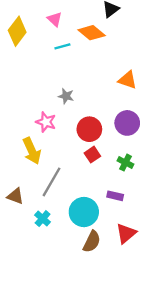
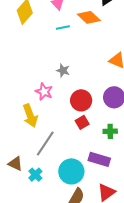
green cross: (125, 163) -> (110, 131), turned -32
brown triangle: (15, 196) -> (15, 164), moved
purple rectangle: (115, 196) -> (99, 159), size x1.5

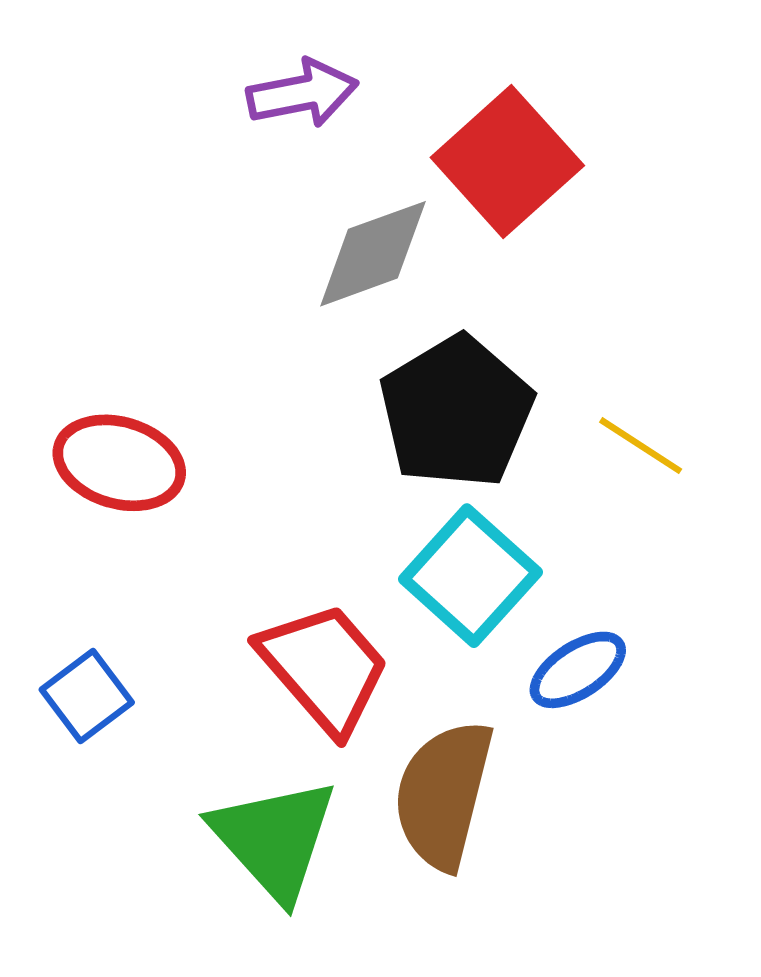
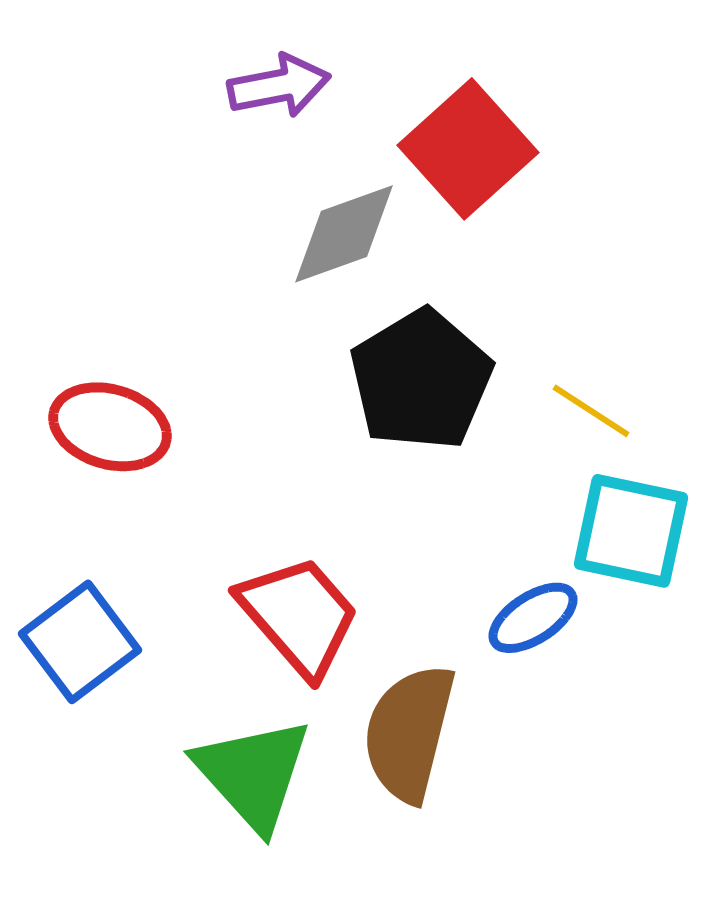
cyan square: (470, 576) -> (631, 531), moved, turned -30
blue square: (87, 696) -> (80, 642), size x1.4

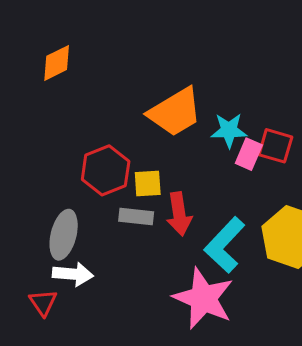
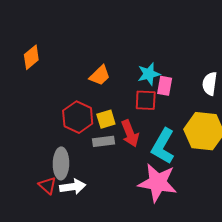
orange trapezoid: (175, 112) -> (100, 75), moved, size x0.6
red square: (275, 146) -> (146, 100), moved
red triangle: (43, 302) -> (48, 185), moved

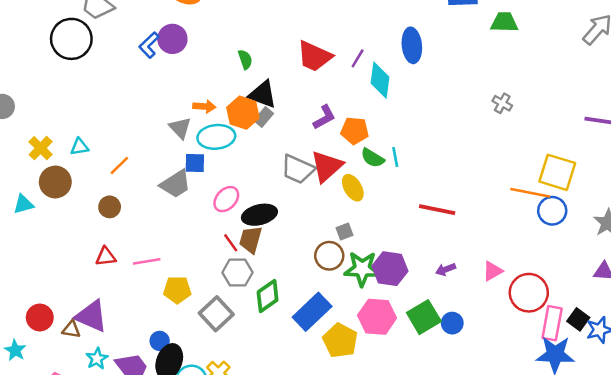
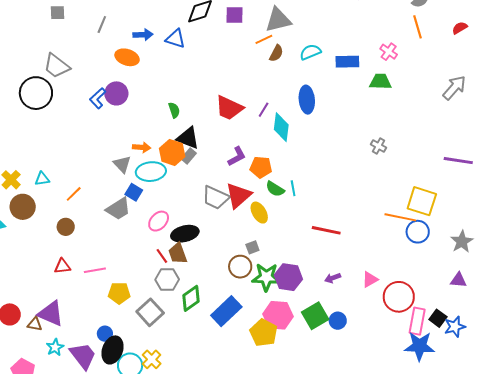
blue square: (195, 163) -> (134, 192), turned 30
brown trapezoid: (251, 240) -> (178, 253), turned -35
yellow pentagon: (340, 341) -> (264, 333), moved

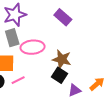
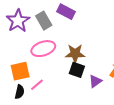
gray rectangle: (12, 38) -> (44, 21), moved

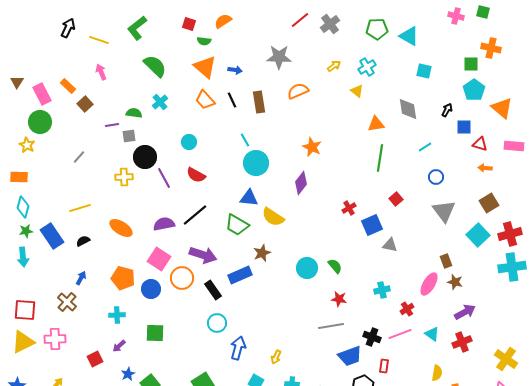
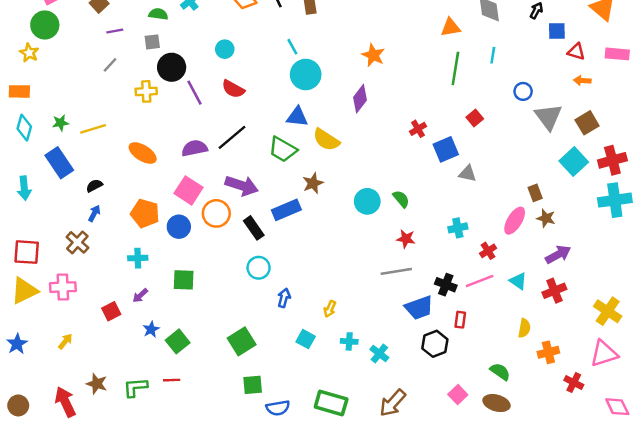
purple line: (112, 125) -> (115, 31), moved
cyan line: (425, 147) -> (493, 55), moved, turned -48
gray line: (79, 157) -> (110, 65), moved
gray triangle: (444, 211) -> (548, 117), moved
green star: (26, 231) -> (60, 123), moved
black semicircle: (83, 241) -> (94, 186), moved
blue arrow: (238, 348) -> (284, 298), size x0.7

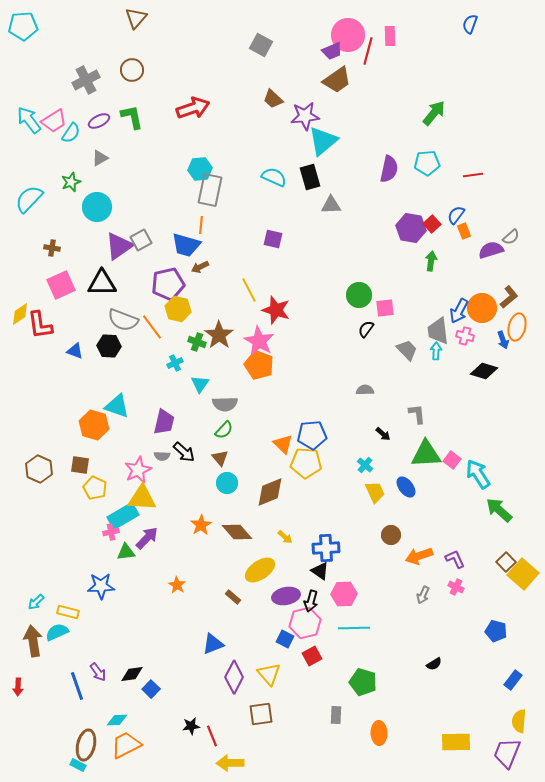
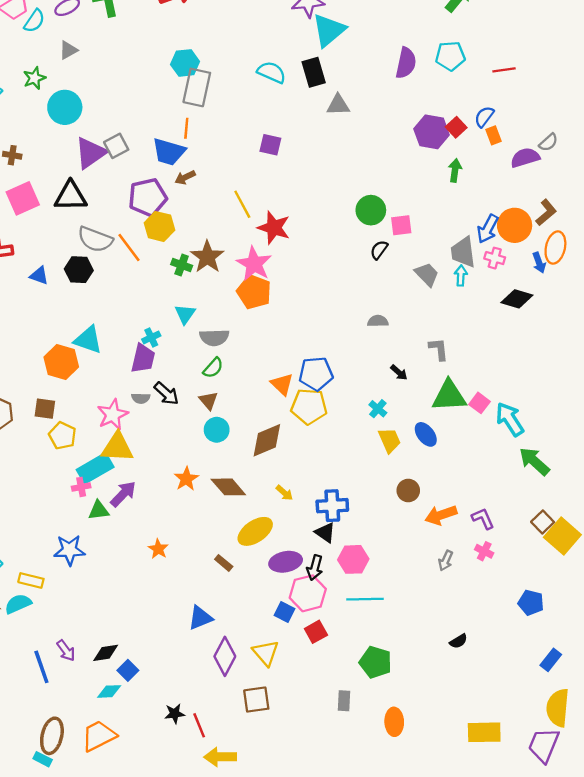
cyan cross: (175, 363) -> (151, 337), moved
cyan diamond: (117, 720) -> (109, 691), moved
yellow semicircle: (519, 721) -> (558, 708), size x1.4

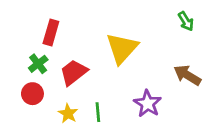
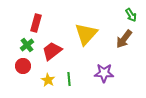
brown arrow: (187, 75) -> (124, 39), moved, turned -84
purple star: (148, 104) -> (104, 73), turned -30

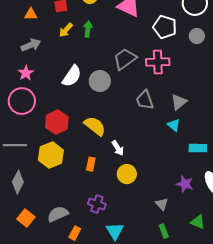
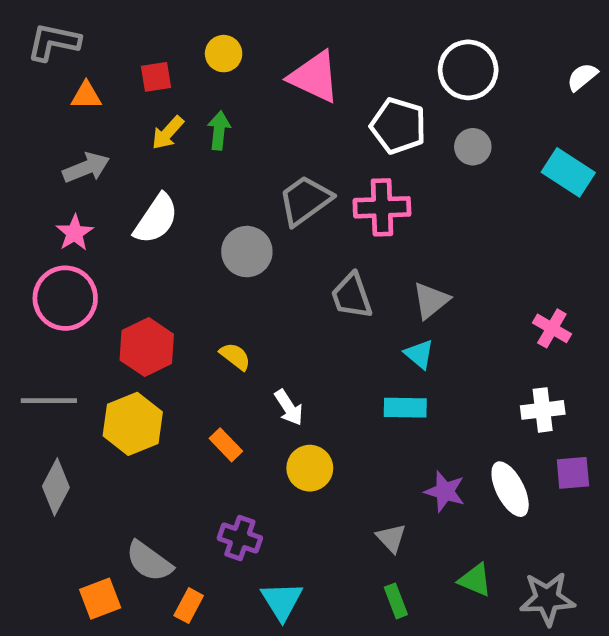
white semicircle: (72, 76) -> (156, 219), moved
yellow semicircle: (95, 126) -> (235, 356), size x0.6
cyan rectangle: (198, 148) -> (405, 408), moved
orange rectangle: (91, 164) -> (226, 445), turned -56
gray semicircle: (58, 214) -> (149, 561), turned -120
orange square: (26, 218) -> (100, 599), moved, turned 30

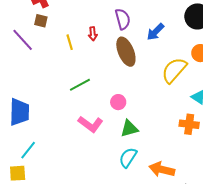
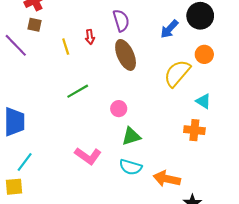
blue arrow: (155, 32) -> (169, 29), moved
pink L-shape: (91, 124) -> (88, 156), moved
cyan semicircle: (128, 158) -> (131, 167), turned -105

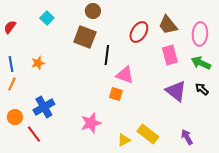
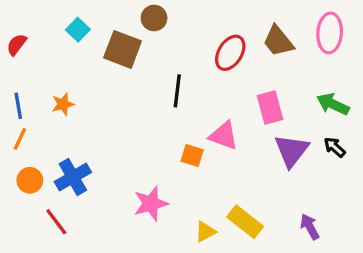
pink ellipse: (200, 34) -> (330, 33), moved
brown square: (85, 37) -> (123, 49), moved
pink rectangle: (170, 55) -> (270, 107), moved
pink triangle: (125, 75) -> (224, 136), moved
purple triangle: (176, 91) -> (292, 151), turned 30
orange circle: (15, 117) -> (30, 180), moved

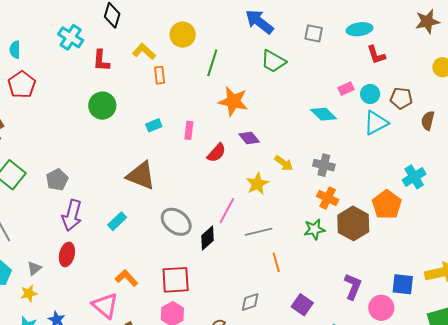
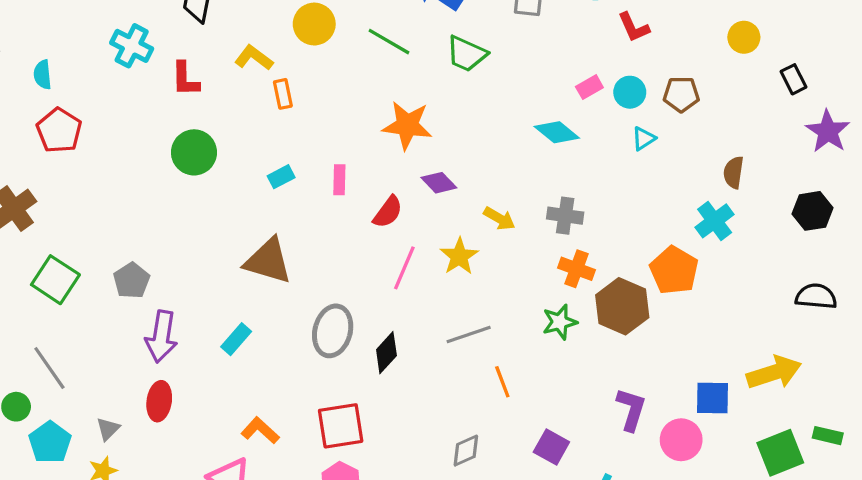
green line: (212, 63) -> (389, 42), moved, turned -72
brown semicircle: (428, 121) -> (734, 172), moved
cyan triangle: (376, 123) -> (644, 138), size x0.6
pink line: (227, 211) -> (404, 268), moved
gray ellipse: (176, 222) -> (333, 331), turned 72

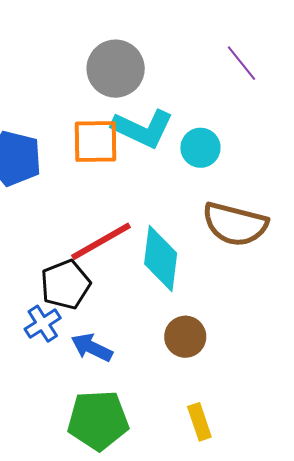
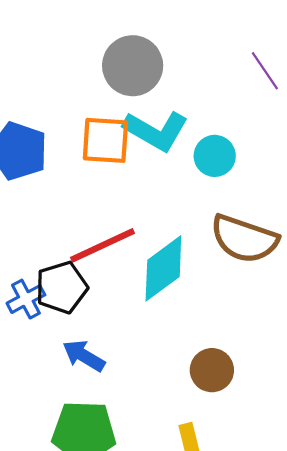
cyan diamond: (161, 258) -> (163, 268), turned 42
blue cross: (43, 324) -> (26, 299), moved
brown circle: (185, 337) -> (212, 370), moved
※
**WHAT TO WORK ON:**
Look above for the line with "orange square: (26, 218)" and the line with "cyan triangle: (376, 123)". Give again exactly those two lines and all lines between them, pictures excluded.

**FINISHED TASK:**
orange square: (26, 218) -> (100, 599), moved, turned 30

blue arrow: (155, 32) -> (169, 29), moved
pink L-shape: (91, 124) -> (88, 156), moved
cyan semicircle: (128, 158) -> (131, 167), turned -105

pink ellipse: (200, 34) -> (330, 33), moved
brown square: (85, 37) -> (123, 49), moved
pink rectangle: (170, 55) -> (270, 107), moved
pink triangle: (125, 75) -> (224, 136), moved
purple triangle: (176, 91) -> (292, 151), turned 30
orange circle: (15, 117) -> (30, 180), moved

green line: (212, 63) -> (389, 42), moved, turned -72
brown semicircle: (428, 121) -> (734, 172), moved
cyan triangle: (376, 123) -> (644, 138), size x0.6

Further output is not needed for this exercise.